WHAT THE EXERCISE ASKS: Copy the records below, from the line containing "red rectangle: (202, 193)" through the last line; leave out pictures.

Before-and-after coordinate records:
>>>>>

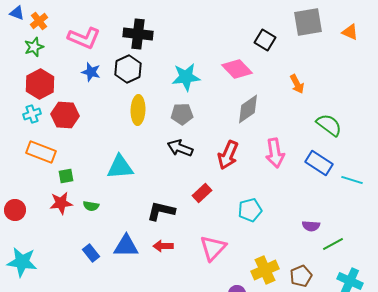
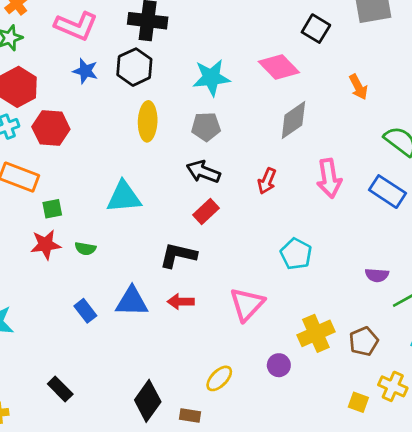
red arrow: (228, 155) -> (267, 181), size x0.7
red rectangle: (202, 193) -> (206, 211), moved
cyan pentagon: (250, 210) -> (296, 254), turned -30

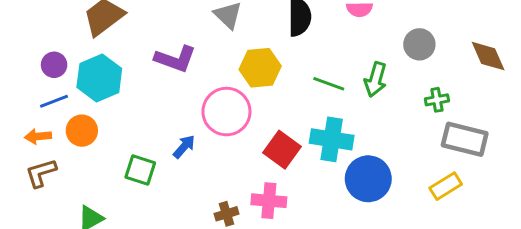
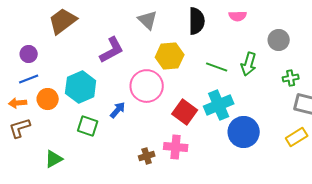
purple L-shape: (175, 59) -> (112, 50), turned -48
cyan hexagon: (99, 78) -> (81, 87), moved
cyan cross: (332, 139) -> (219, 105), turned -32

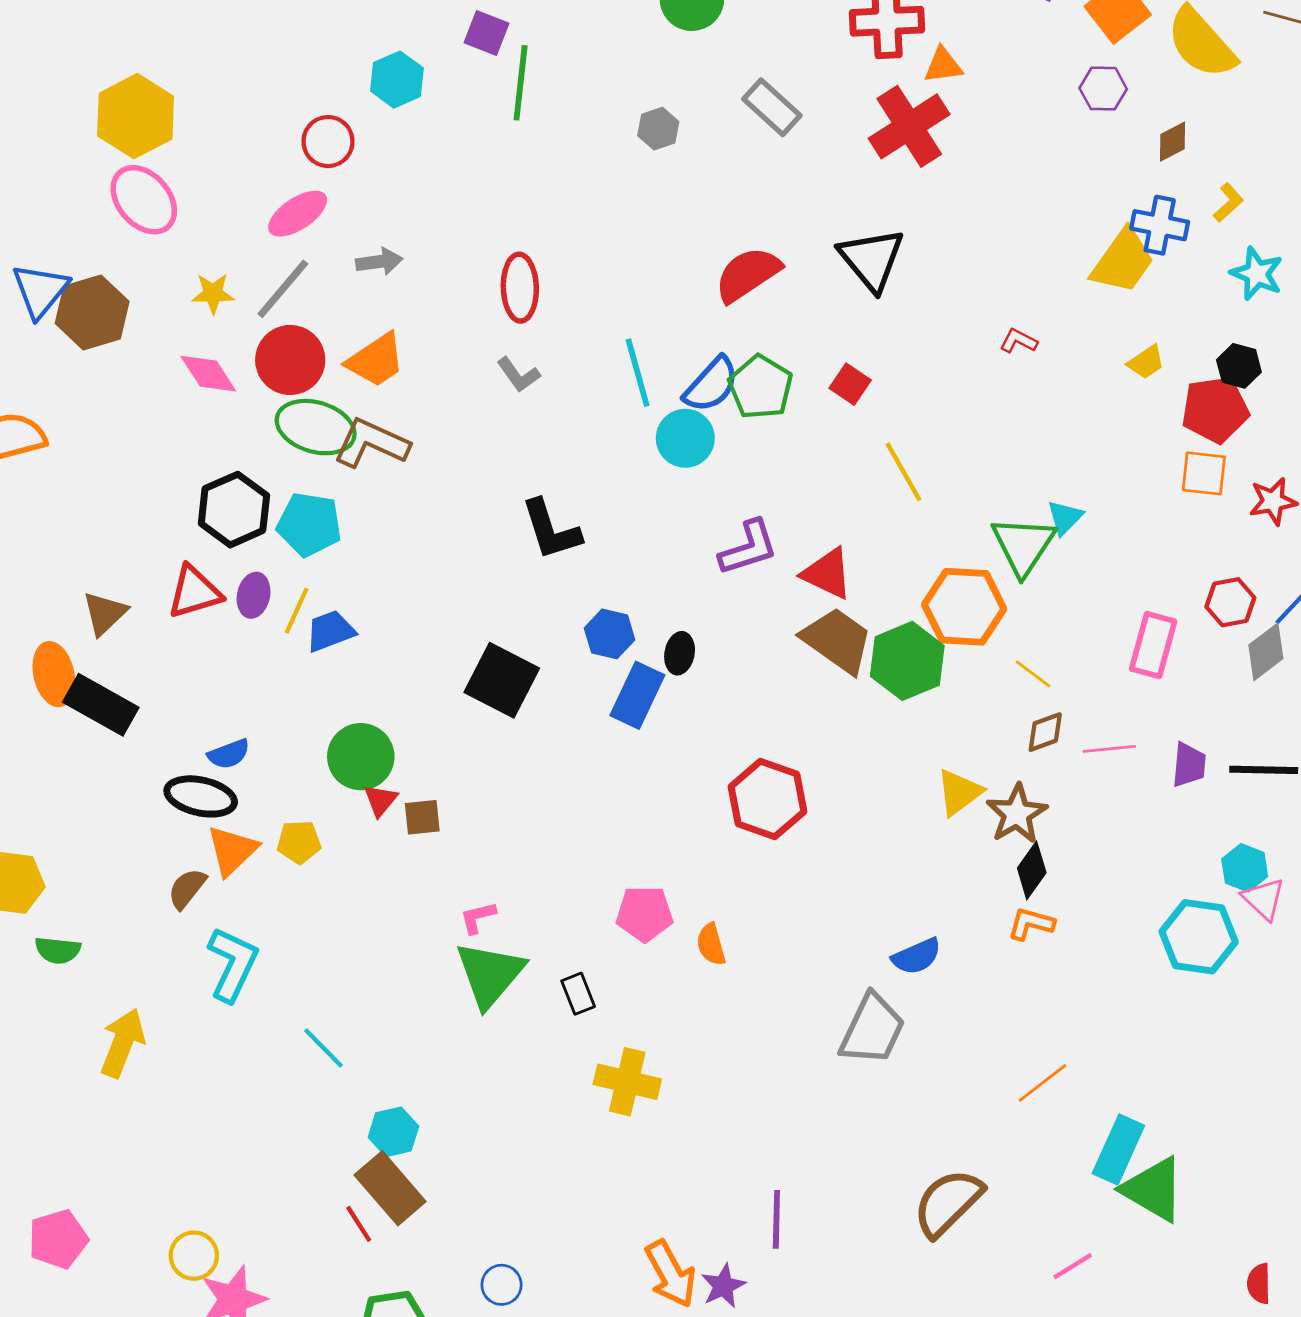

<<<<<

FINISHED TASK:
red rectangle: (202, 193) -> (206, 211), moved
cyan pentagon: (250, 210) -> (296, 254), turned -30

purple L-shape: (175, 59) -> (112, 50), turned -48
cyan hexagon: (99, 78) -> (81, 87), moved
cyan cross: (332, 139) -> (219, 105), turned -32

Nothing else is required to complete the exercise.